Detected change data:
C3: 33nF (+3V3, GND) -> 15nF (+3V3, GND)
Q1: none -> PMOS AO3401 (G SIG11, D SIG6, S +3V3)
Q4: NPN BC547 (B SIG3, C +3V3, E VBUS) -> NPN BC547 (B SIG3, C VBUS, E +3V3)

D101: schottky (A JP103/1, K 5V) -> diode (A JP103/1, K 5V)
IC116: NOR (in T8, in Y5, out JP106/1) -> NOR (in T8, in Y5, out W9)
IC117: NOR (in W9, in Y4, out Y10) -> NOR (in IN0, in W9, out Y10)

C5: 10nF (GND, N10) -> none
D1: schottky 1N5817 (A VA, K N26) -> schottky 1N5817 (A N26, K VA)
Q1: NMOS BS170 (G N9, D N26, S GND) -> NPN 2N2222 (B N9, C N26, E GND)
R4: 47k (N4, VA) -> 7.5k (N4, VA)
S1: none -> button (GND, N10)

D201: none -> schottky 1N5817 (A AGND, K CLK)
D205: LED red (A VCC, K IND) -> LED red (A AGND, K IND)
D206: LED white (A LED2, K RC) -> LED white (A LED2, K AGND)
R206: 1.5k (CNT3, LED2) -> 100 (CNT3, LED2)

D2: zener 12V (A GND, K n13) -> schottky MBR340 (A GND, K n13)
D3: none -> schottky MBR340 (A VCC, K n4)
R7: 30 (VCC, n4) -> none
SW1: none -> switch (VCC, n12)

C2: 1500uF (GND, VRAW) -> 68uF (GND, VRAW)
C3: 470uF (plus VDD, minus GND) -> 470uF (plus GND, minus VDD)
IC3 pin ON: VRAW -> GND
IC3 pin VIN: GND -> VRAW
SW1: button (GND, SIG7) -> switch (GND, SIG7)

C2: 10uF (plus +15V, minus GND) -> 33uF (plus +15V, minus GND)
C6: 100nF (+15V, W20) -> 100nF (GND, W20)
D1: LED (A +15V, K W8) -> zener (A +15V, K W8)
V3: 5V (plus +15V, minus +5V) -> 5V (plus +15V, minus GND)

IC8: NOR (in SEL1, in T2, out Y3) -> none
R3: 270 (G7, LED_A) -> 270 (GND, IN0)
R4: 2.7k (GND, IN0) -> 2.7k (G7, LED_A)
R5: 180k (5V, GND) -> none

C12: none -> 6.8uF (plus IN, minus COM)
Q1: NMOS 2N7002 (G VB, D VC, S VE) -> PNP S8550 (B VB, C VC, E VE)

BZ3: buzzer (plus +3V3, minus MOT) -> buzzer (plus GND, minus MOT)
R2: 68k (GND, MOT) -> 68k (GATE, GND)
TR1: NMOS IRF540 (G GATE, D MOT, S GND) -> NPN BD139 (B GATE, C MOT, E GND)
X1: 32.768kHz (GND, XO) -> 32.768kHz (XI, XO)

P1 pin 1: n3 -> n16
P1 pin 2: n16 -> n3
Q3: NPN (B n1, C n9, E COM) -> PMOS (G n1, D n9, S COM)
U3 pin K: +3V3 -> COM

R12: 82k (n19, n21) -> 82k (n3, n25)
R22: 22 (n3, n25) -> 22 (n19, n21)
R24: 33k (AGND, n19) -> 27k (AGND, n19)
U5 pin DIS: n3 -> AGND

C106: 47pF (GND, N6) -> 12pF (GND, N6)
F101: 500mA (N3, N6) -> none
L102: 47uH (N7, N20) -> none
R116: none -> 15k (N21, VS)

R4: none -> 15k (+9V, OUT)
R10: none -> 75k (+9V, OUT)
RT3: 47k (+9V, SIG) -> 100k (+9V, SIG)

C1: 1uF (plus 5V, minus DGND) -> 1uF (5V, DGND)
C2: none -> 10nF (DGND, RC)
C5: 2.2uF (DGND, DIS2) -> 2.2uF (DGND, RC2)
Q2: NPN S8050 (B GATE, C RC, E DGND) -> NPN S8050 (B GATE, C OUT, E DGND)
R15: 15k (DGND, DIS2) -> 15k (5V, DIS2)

§ Work instruction
Look above for the line that contains "U3 pin K: +3V3 -> COM". Starting there, transcribe every line exactly until you have copied the line that contains "C2: none -> 10nF (DGND, RC)".

§ Reply
U3 pin K: +3V3 -> COM

R12: 82k (n19, n21) -> 82k (n3, n25)
R22: 22 (n3, n25) -> 22 (n19, n21)
R24: 33k (AGND, n19) -> 27k (AGND, n19)
U5 pin DIS: n3 -> AGND

C106: 47pF (GND, N6) -> 12pF (GND, N6)
F101: 500mA (N3, N6) -> none
L102: 47uH (N7, N20) -> none
R116: none -> 15k (N21, VS)

R4: none -> 15k (+9V, OUT)
R10: none -> 75k (+9V, OUT)
RT3: 47k (+9V, SIG) -> 100k (+9V, SIG)

C1: 1uF (plus 5V, minus DGND) -> 1uF (5V, DGND)
C2: none -> 10nF (DGND, RC)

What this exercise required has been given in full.